Exercise data:
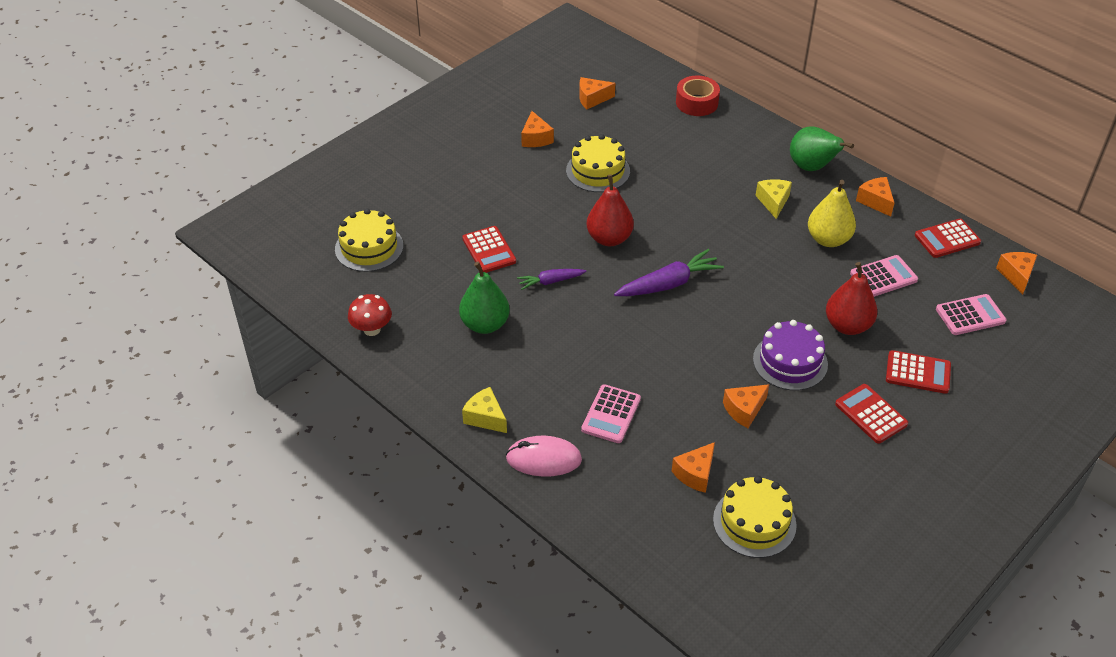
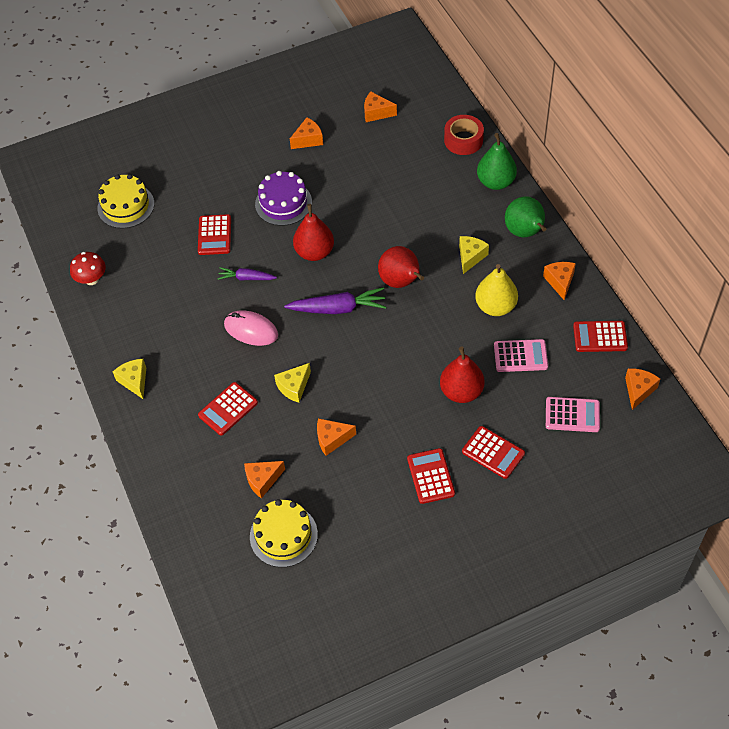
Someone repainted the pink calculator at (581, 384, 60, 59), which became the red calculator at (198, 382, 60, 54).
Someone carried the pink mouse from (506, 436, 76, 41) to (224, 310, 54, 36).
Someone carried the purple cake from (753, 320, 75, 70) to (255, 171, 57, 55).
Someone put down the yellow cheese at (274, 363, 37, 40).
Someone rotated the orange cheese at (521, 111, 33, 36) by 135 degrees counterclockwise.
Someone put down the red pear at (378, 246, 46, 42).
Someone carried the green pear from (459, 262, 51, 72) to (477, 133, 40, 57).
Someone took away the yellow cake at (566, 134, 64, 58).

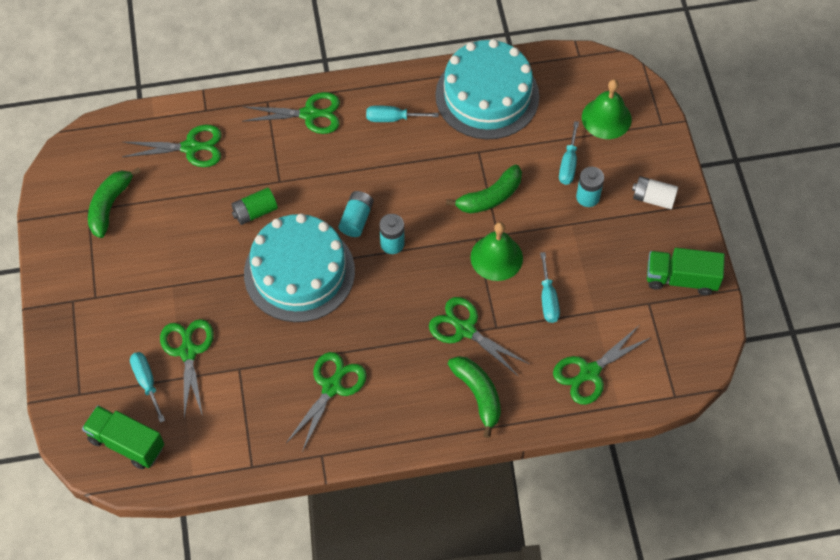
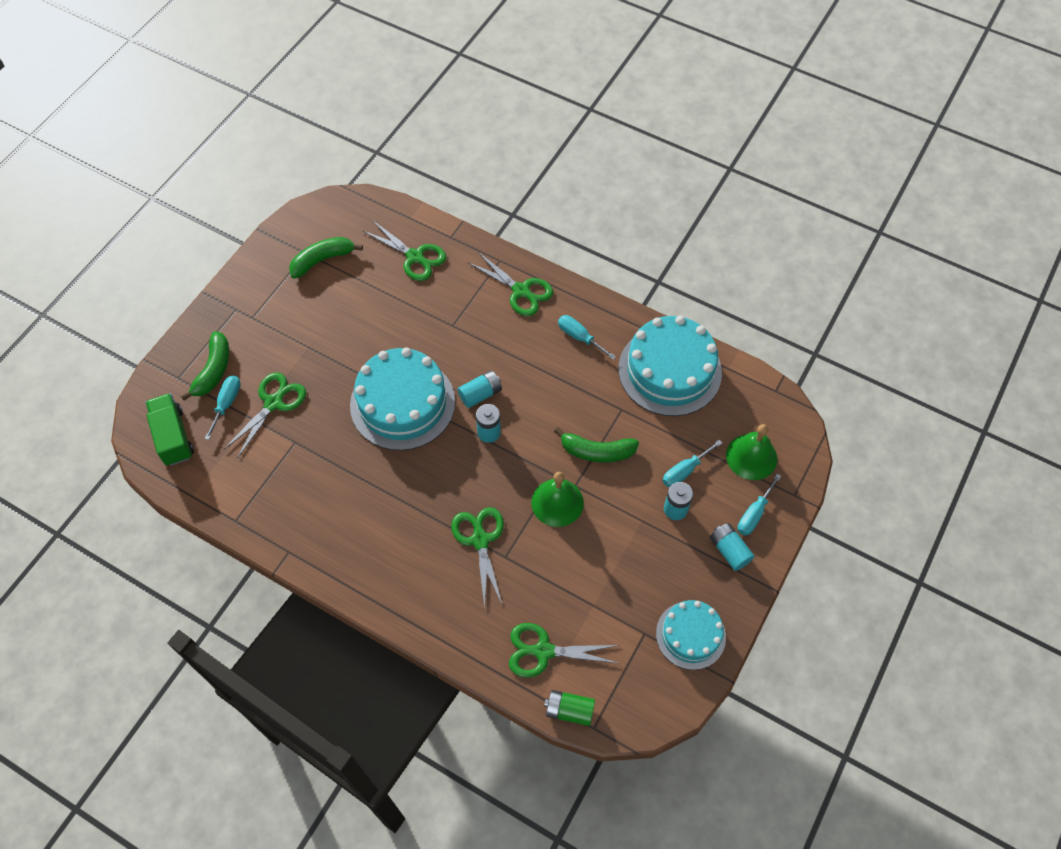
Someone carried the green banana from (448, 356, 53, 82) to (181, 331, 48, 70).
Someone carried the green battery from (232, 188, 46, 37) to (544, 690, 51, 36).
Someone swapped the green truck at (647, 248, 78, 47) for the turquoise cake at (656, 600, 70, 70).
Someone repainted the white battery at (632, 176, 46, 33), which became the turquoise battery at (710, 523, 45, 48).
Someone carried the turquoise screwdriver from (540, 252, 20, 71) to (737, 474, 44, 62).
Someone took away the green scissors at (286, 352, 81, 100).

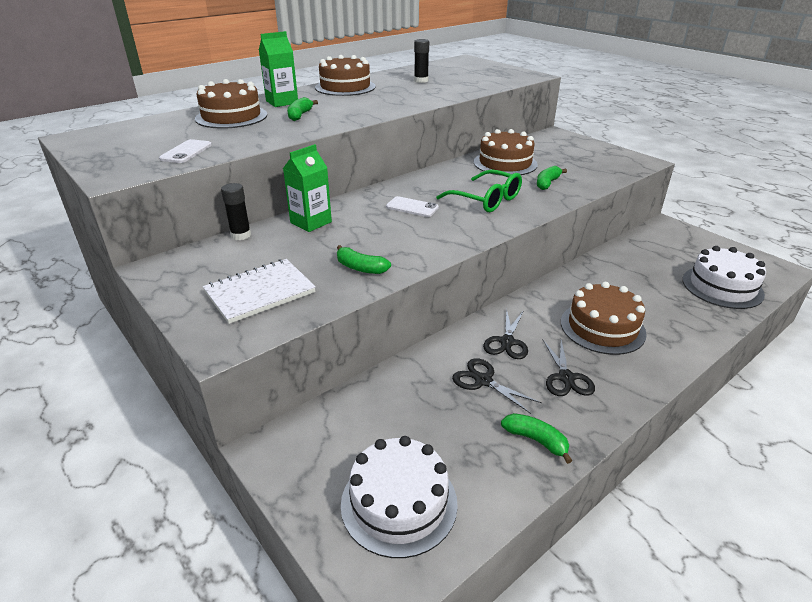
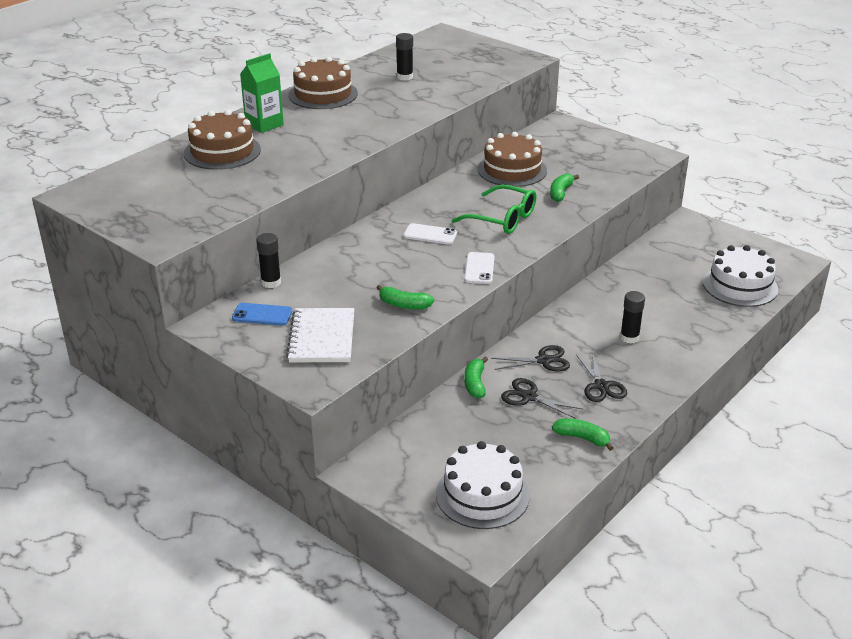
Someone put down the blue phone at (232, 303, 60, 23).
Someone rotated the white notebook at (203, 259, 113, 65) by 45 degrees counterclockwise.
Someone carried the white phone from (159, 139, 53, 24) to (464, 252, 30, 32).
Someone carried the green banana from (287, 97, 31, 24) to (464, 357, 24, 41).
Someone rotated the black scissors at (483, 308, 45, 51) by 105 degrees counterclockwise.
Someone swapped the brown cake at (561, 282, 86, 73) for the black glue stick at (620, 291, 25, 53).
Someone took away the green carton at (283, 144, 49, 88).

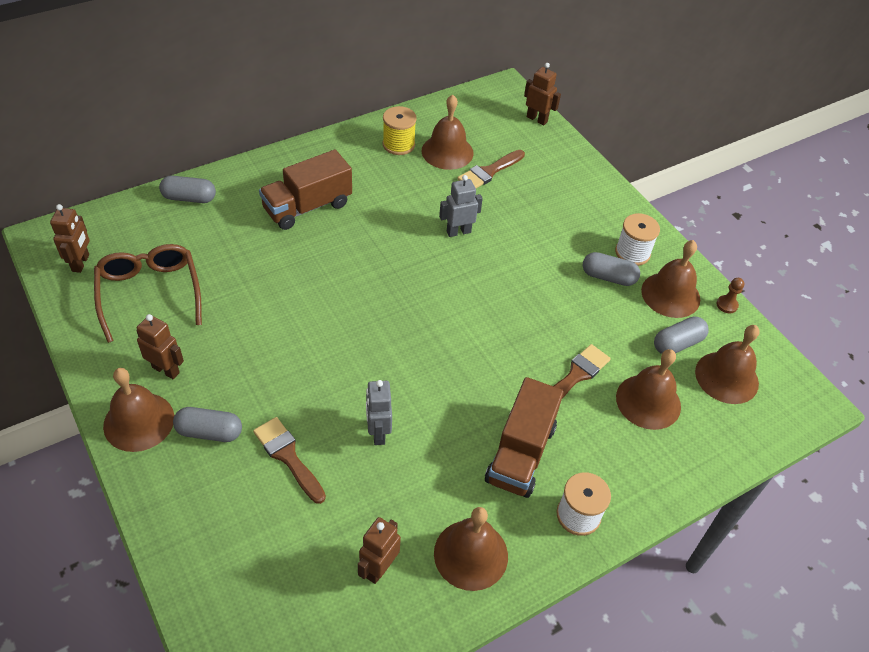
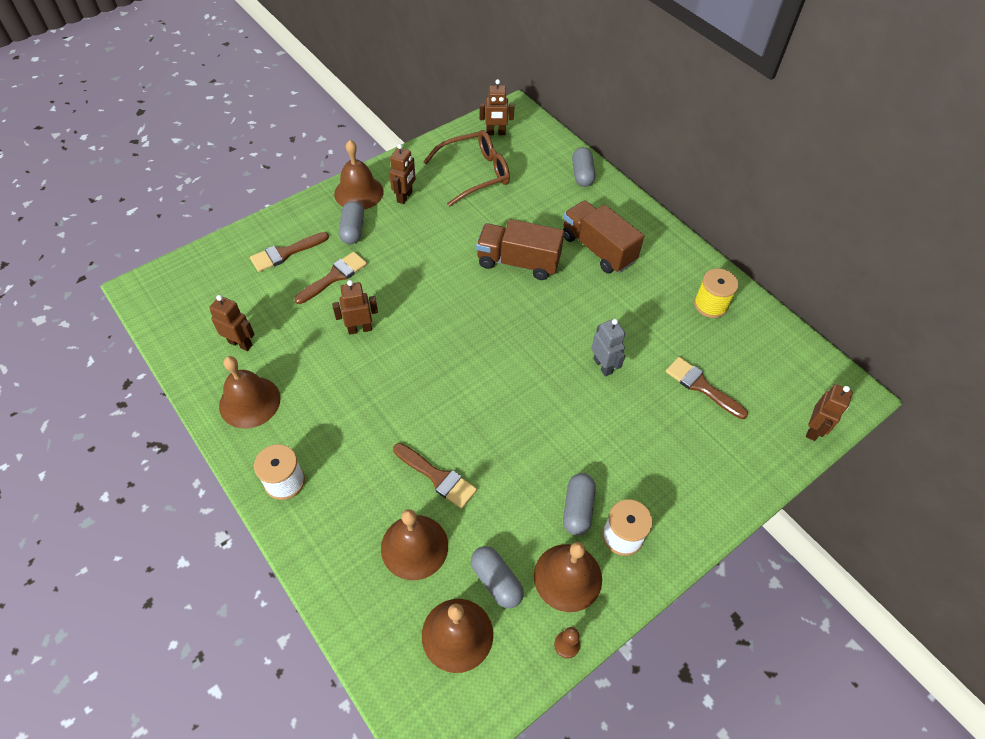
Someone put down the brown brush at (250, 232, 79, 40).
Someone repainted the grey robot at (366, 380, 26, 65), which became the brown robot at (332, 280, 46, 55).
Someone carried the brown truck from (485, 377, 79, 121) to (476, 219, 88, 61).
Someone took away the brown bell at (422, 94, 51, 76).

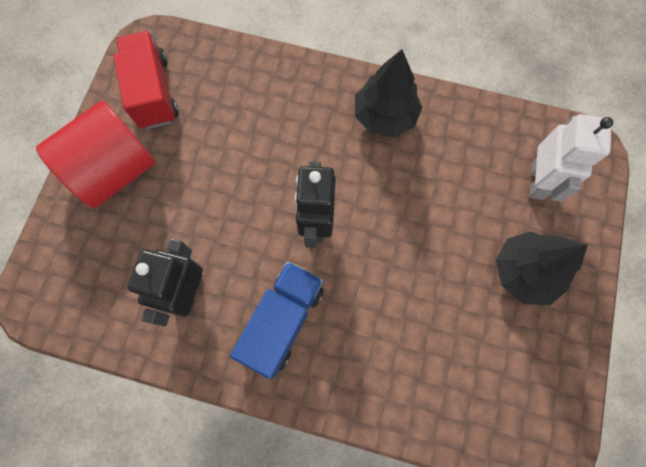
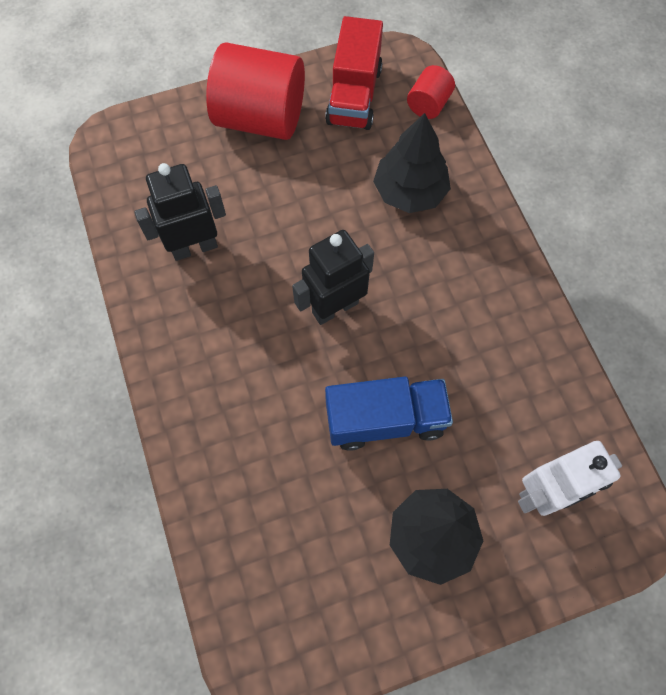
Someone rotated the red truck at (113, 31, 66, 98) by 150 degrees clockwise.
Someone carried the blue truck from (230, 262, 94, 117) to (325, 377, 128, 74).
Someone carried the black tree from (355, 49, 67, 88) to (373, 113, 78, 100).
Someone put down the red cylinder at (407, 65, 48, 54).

Exercise:
Tell how many lines of the records above hold "pear", giving the number and nothing else.

Task solution:
2